== PROBLEM TO SOLVE ==
Within this material, how many lines include the word "book"? Answer with a number and nothing more.

== SOURCE DATA ==
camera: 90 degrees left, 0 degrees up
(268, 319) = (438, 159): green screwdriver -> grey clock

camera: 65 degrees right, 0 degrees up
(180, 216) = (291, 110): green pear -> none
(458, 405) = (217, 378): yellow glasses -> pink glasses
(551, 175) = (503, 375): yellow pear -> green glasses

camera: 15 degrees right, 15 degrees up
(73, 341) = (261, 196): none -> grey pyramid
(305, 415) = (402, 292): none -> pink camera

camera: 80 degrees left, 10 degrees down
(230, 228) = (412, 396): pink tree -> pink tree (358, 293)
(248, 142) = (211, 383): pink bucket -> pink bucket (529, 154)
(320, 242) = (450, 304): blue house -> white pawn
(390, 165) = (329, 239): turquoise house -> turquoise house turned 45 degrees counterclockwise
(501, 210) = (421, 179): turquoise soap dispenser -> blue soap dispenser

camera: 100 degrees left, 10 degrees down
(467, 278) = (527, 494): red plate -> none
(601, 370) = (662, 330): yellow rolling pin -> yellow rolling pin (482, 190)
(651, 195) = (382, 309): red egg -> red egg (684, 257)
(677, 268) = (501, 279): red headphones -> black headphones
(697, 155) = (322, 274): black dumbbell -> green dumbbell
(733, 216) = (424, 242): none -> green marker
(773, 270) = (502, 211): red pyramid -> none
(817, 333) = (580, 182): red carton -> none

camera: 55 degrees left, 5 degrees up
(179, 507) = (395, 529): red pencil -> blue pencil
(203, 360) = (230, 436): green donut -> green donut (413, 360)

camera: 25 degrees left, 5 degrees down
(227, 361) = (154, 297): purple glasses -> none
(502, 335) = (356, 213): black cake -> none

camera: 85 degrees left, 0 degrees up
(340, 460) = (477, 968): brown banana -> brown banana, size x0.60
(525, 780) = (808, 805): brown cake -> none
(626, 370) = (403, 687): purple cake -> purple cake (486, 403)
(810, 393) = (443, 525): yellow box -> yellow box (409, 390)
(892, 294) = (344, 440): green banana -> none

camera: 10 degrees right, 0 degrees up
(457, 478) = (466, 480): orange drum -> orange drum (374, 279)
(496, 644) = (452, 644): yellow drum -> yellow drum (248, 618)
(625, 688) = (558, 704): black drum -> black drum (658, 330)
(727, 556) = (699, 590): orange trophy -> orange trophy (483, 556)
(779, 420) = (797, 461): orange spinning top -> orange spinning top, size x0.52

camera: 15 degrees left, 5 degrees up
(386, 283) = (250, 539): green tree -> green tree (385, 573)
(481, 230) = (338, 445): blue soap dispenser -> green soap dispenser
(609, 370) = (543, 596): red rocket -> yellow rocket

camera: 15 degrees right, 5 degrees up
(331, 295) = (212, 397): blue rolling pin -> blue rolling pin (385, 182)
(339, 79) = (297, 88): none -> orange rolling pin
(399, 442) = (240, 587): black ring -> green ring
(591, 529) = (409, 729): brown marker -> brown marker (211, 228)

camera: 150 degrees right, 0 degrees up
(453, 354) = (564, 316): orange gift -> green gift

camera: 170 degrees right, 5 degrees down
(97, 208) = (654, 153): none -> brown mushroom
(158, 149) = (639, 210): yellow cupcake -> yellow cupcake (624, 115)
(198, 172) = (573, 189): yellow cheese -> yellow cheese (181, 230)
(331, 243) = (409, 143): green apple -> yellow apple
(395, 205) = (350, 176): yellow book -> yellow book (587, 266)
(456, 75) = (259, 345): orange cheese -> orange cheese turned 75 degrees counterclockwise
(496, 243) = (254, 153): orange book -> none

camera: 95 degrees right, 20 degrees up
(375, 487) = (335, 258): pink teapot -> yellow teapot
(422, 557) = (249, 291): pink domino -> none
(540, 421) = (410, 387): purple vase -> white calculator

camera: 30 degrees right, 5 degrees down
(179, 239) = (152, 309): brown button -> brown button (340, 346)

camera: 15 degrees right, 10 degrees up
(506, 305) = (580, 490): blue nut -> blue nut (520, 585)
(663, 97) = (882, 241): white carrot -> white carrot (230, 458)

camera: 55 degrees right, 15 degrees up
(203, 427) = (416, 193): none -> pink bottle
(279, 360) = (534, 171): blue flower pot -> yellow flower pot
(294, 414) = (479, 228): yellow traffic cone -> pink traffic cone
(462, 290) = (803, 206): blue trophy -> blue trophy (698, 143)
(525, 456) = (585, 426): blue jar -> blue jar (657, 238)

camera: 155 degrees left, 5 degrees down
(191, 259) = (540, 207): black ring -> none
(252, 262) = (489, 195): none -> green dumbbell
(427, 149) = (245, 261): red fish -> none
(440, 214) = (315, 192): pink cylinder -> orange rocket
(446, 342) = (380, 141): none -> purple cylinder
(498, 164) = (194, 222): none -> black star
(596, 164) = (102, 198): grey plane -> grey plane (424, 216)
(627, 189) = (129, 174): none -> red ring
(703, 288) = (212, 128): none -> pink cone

== RESPONSE TO THE TASK ==
2